• ACTION ITEM: What follows is a set of records. Repeat every one of them exactly.

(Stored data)
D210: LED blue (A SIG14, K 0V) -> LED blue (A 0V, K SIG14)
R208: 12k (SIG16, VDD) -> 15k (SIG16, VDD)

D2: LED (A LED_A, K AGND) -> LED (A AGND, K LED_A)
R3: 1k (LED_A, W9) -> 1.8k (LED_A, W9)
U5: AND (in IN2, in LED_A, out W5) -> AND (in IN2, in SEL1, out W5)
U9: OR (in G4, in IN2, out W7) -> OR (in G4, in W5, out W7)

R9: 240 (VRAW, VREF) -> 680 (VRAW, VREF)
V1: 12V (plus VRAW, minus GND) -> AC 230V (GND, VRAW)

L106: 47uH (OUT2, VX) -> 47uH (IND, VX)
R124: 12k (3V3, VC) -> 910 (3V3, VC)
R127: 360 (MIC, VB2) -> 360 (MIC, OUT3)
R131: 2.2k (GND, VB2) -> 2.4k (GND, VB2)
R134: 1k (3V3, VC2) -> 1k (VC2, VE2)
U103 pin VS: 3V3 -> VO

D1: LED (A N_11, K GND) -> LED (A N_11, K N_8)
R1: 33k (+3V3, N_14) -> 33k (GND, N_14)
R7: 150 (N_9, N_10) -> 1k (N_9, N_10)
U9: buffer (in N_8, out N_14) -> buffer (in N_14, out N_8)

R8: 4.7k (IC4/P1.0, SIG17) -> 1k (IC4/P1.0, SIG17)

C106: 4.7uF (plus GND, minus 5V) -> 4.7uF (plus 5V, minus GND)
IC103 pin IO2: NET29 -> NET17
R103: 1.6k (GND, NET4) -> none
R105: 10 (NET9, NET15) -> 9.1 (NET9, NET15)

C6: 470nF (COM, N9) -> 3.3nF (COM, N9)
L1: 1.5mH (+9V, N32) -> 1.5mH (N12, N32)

• WRITTEN SOLUTION:
D210: LED blue (A SIG14, K 0V) -> LED blue (A 0V, K SIG14)
R208: 12k (SIG16, VDD) -> 15k (SIG16, VDD)

D2: LED (A LED_A, K AGND) -> LED (A AGND, K LED_A)
R3: 1k (LED_A, W9) -> 1.8k (LED_A, W9)
U5: AND (in IN2, in LED_A, out W5) -> AND (in IN2, in SEL1, out W5)
U9: OR (in G4, in IN2, out W7) -> OR (in G4, in W5, out W7)

R9: 240 (VRAW, VREF) -> 680 (VRAW, VREF)
V1: 12V (plus VRAW, minus GND) -> AC 230V (GND, VRAW)

L106: 47uH (OUT2, VX) -> 47uH (IND, VX)
R124: 12k (3V3, VC) -> 910 (3V3, VC)
R127: 360 (MIC, VB2) -> 360 (MIC, OUT3)
R131: 2.2k (GND, VB2) -> 2.4k (GND, VB2)
R134: 1k (3V3, VC2) -> 1k (VC2, VE2)
U103 pin VS: 3V3 -> VO

D1: LED (A N_11, K GND) -> LED (A N_11, K N_8)
R1: 33k (+3V3, N_14) -> 33k (GND, N_14)
R7: 150 (N_9, N_10) -> 1k (N_9, N_10)
U9: buffer (in N_8, out N_14) -> buffer (in N_14, out N_8)

R8: 4.7k (IC4/P1.0, SIG17) -> 1k (IC4/P1.0, SIG17)

C106: 4.7uF (plus GND, minus 5V) -> 4.7uF (plus 5V, minus GND)
IC103 pin IO2: NET29 -> NET17
R103: 1.6k (GND, NET4) -> none
R105: 10 (NET9, NET15) -> 9.1 (NET9, NET15)

C6: 470nF (COM, N9) -> 3.3nF (COM, N9)
L1: 1.5mH (+9V, N32) -> 1.5mH (N12, N32)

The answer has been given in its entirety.